Aim of the task:
The answer must consist only of the lines from the line with "U5 pin in-: INV2 -> +5V" to the line with "U3: XNOR CD4077", both included, exactly as they stand below.

Supplied data:
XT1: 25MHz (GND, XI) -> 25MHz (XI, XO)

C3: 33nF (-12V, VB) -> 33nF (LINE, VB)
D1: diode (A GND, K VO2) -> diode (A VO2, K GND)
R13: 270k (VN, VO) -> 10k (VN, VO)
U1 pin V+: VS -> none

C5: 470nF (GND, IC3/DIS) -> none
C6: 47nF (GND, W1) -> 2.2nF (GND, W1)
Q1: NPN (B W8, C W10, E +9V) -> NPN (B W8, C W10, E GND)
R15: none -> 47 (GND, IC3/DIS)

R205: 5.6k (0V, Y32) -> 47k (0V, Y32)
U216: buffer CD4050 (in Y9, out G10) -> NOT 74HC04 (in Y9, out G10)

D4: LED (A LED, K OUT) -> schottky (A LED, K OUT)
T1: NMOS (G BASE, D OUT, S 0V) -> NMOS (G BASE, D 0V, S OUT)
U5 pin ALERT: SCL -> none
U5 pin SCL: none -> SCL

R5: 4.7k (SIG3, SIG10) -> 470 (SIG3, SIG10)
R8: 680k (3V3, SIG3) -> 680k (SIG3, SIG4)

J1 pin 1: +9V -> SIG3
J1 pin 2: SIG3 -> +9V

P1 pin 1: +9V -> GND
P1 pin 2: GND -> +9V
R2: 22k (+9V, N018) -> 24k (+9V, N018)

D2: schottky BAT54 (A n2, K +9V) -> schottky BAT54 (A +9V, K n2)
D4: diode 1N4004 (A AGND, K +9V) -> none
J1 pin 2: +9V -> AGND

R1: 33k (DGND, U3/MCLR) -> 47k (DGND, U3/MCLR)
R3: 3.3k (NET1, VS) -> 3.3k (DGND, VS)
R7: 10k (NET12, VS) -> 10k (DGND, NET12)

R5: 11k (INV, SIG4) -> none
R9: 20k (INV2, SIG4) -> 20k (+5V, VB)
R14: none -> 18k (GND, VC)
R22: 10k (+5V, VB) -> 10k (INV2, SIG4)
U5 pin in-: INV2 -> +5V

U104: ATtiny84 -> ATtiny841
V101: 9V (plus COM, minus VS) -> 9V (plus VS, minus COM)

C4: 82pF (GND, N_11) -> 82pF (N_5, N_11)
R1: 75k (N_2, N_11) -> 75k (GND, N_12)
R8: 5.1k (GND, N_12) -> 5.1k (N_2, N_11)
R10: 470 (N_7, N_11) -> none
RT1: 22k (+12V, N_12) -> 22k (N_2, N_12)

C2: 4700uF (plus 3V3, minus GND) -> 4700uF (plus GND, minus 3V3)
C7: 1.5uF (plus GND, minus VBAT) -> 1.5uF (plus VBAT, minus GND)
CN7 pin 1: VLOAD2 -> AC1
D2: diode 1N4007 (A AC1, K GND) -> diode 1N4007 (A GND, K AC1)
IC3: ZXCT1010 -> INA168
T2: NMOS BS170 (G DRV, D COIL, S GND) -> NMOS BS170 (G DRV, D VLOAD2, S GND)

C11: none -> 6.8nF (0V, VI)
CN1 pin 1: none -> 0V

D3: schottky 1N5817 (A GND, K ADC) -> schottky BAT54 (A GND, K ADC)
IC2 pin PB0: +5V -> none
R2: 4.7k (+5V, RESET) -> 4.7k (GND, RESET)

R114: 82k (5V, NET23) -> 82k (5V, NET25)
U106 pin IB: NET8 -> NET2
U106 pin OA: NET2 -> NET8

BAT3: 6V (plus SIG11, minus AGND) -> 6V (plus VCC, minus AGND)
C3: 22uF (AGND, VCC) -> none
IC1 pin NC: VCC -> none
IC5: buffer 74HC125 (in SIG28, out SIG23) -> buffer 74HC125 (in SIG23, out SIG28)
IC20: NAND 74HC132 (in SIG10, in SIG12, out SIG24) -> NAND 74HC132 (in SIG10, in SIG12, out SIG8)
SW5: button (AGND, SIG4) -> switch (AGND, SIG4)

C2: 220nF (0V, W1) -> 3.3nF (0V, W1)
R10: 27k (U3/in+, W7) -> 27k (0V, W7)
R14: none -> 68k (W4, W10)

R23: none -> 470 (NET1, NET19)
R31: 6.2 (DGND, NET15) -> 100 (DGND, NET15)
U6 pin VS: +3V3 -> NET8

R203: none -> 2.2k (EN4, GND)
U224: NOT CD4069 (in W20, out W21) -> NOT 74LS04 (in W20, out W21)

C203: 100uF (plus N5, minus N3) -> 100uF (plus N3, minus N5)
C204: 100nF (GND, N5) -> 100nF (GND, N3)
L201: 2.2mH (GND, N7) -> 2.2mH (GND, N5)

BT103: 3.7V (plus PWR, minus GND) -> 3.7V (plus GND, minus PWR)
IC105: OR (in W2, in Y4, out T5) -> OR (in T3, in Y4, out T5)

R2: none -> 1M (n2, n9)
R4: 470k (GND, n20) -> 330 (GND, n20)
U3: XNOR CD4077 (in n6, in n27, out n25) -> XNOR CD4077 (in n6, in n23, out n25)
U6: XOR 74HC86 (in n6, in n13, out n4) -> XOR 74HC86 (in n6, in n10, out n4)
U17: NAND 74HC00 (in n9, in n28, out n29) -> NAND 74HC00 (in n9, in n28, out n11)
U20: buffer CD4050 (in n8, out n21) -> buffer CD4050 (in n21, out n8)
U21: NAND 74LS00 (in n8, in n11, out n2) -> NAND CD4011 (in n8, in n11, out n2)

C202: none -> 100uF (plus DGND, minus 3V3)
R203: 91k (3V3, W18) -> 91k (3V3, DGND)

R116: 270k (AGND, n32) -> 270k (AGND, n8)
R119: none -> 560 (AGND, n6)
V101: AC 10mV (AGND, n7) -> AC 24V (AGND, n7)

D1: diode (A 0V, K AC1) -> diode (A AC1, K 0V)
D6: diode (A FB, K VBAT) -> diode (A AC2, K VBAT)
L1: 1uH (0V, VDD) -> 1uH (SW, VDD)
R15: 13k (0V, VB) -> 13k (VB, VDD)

Final answer:
U5 pin in-: INV2 -> +5V

U104: ATtiny84 -> ATtiny841
V101: 9V (plus COM, minus VS) -> 9V (plus VS, minus COM)

C4: 82pF (GND, N_11) -> 82pF (N_5, N_11)
R1: 75k (N_2, N_11) -> 75k (GND, N_12)
R8: 5.1k (GND, N_12) -> 5.1k (N_2, N_11)
R10: 470 (N_7, N_11) -> none
RT1: 22k (+12V, N_12) -> 22k (N_2, N_12)

C2: 4700uF (plus 3V3, minus GND) -> 4700uF (plus GND, minus 3V3)
C7: 1.5uF (plus GND, minus VBAT) -> 1.5uF (plus VBAT, minus GND)
CN7 pin 1: VLOAD2 -> AC1
D2: diode 1N4007 (A AC1, K GND) -> diode 1N4007 (A GND, K AC1)
IC3: ZXCT1010 -> INA168
T2: NMOS BS170 (G DRV, D COIL, S GND) -> NMOS BS170 (G DRV, D VLOAD2, S GND)

C11: none -> 6.8nF (0V, VI)
CN1 pin 1: none -> 0V

D3: schottky 1N5817 (A GND, K ADC) -> schottky BAT54 (A GND, K ADC)
IC2 pin PB0: +5V -> none
R2: 4.7k (+5V, RESET) -> 4.7k (GND, RESET)

R114: 82k (5V, NET23) -> 82k (5V, NET25)
U106 pin IB: NET8 -> NET2
U106 pin OA: NET2 -> NET8

BAT3: 6V (plus SIG11, minus AGND) -> 6V (plus VCC, minus AGND)
C3: 22uF (AGND, VCC) -> none
IC1 pin NC: VCC -> none
IC5: buffer 74HC125 (in SIG28, out SIG23) -> buffer 74HC125 (in SIG23, out SIG28)
IC20: NAND 74HC132 (in SIG10, in SIG12, out SIG24) -> NAND 74HC132 (in SIG10, in SIG12, out SIG8)
SW5: button (AGND, SIG4) -> switch (AGND, SIG4)

C2: 220nF (0V, W1) -> 3.3nF (0V, W1)
R10: 27k (U3/in+, W7) -> 27k (0V, W7)
R14: none -> 68k (W4, W10)

R23: none -> 470 (NET1, NET19)
R31: 6.2 (DGND, NET15) -> 100 (DGND, NET15)
U6 pin VS: +3V3 -> NET8

R203: none -> 2.2k (EN4, GND)
U224: NOT CD4069 (in W20, out W21) -> NOT 74LS04 (in W20, out W21)

C203: 100uF (plus N5, minus N3) -> 100uF (plus N3, minus N5)
C204: 100nF (GND, N5) -> 100nF (GND, N3)
L201: 2.2mH (GND, N7) -> 2.2mH (GND, N5)

BT103: 3.7V (plus PWR, minus GND) -> 3.7V (plus GND, minus PWR)
IC105: OR (in W2, in Y4, out T5) -> OR (in T3, in Y4, out T5)

R2: none -> 1M (n2, n9)
R4: 470k (GND, n20) -> 330 (GND, n20)
U3: XNOR CD4077 (in n6, in n27, out n25) -> XNOR CD4077 (in n6, in n23, out n25)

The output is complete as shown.